(Source records)
►
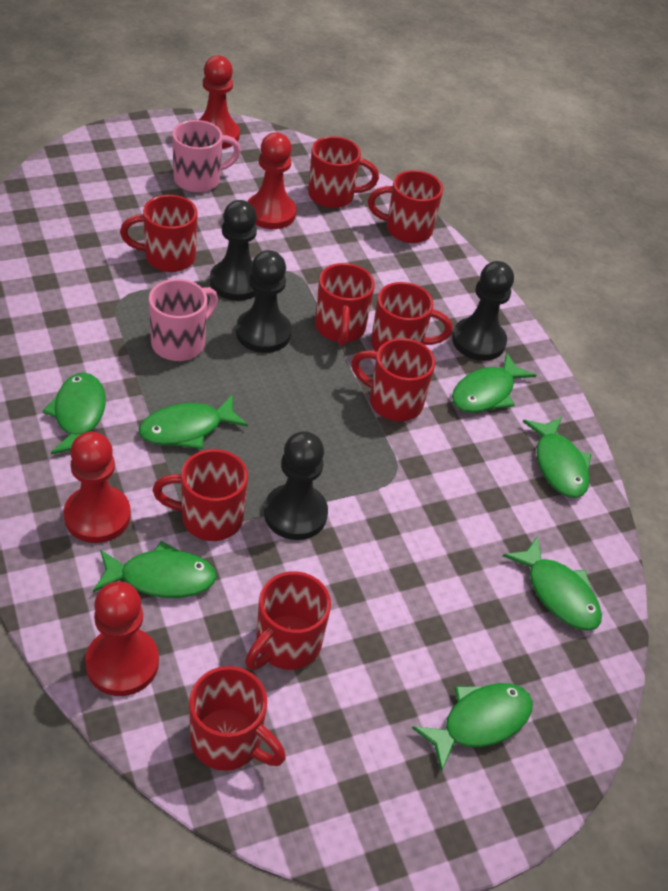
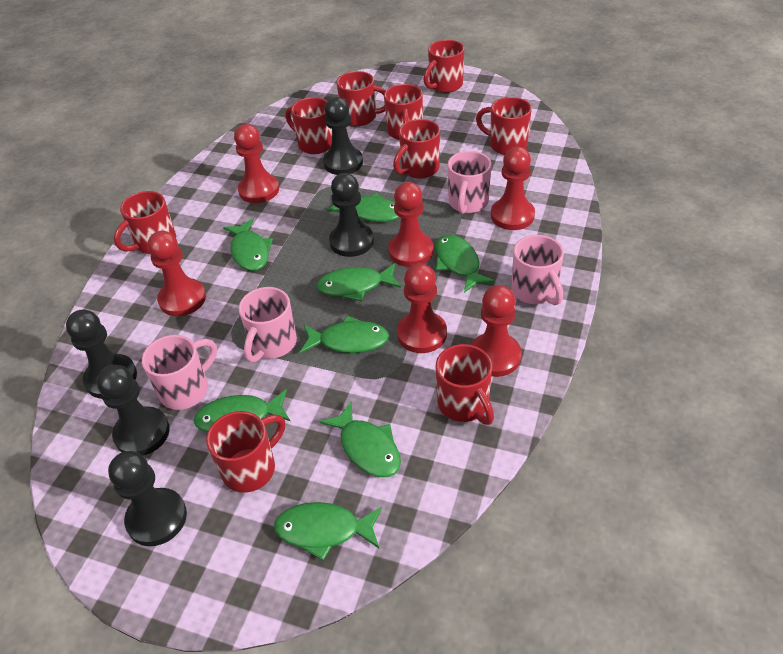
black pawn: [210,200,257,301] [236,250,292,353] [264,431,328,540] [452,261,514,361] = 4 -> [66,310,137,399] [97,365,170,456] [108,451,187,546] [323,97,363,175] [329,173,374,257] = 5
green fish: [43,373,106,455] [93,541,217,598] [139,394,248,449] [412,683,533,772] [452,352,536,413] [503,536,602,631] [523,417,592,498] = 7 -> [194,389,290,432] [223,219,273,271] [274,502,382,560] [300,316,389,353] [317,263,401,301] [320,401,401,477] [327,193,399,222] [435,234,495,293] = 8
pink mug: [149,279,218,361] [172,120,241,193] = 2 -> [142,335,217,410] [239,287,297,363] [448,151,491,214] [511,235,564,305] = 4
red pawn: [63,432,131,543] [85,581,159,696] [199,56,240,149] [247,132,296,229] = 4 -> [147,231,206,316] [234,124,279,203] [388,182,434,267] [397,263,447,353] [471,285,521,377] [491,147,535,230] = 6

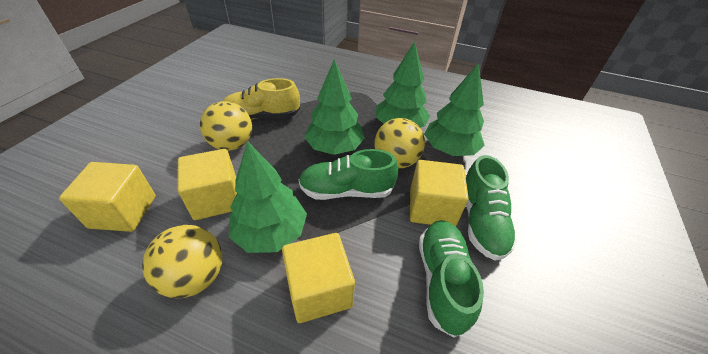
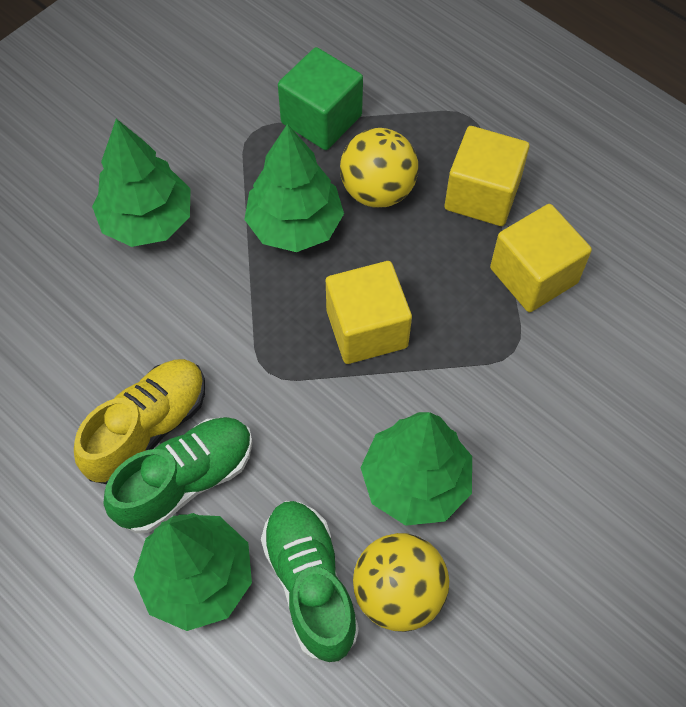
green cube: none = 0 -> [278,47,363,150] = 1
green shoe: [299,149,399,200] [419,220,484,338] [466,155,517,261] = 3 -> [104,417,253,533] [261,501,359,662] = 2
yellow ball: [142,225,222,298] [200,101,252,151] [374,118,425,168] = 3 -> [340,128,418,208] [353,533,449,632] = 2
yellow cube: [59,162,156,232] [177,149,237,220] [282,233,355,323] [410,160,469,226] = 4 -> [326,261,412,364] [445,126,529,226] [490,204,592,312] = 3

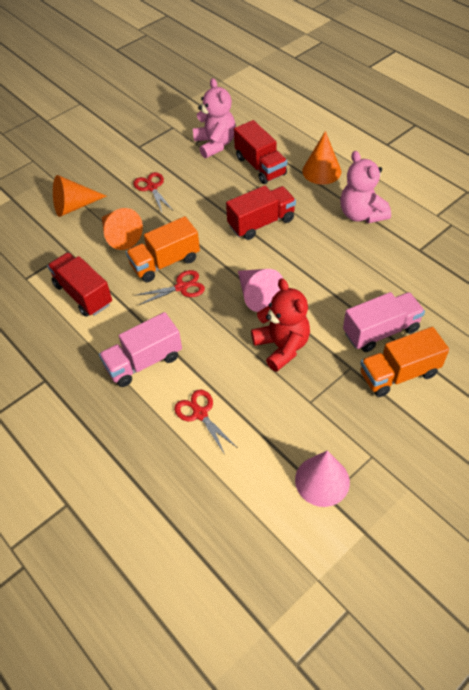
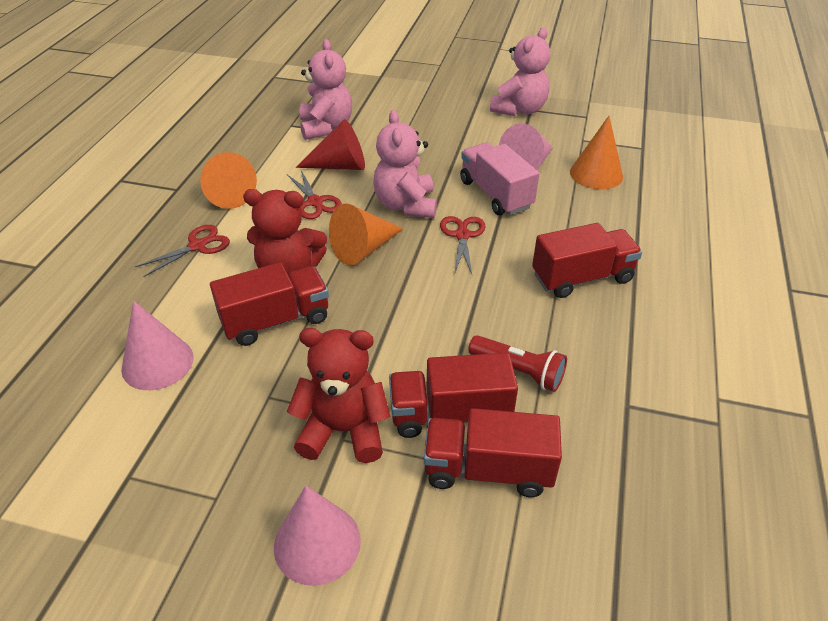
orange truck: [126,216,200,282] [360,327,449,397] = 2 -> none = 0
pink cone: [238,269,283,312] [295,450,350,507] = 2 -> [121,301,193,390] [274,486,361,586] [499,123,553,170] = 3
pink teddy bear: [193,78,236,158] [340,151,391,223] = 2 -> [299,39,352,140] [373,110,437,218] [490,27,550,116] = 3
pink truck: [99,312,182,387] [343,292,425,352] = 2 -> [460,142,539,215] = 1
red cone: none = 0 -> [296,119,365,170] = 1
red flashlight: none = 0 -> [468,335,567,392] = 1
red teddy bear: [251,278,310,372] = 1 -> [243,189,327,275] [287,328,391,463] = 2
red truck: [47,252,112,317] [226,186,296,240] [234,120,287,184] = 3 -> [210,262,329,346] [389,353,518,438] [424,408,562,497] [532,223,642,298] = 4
◄
— TASK —
Show every line of the data that includes the string "pink".

— ANSWER FOR THIS EXERCISE —
pink mug: [149,279,218,361] [172,120,241,193] = 2 -> [142,335,217,410] [239,287,297,363] [448,151,491,214] [511,235,564,305] = 4
pink cone: [238,269,283,312] [295,450,350,507] = 2 -> [121,301,193,390] [274,486,361,586] [499,123,553,170] = 3
pink teddy bear: [193,78,236,158] [340,151,391,223] = 2 -> [299,39,352,140] [373,110,437,218] [490,27,550,116] = 3
pink truck: [99,312,182,387] [343,292,425,352] = 2 -> [460,142,539,215] = 1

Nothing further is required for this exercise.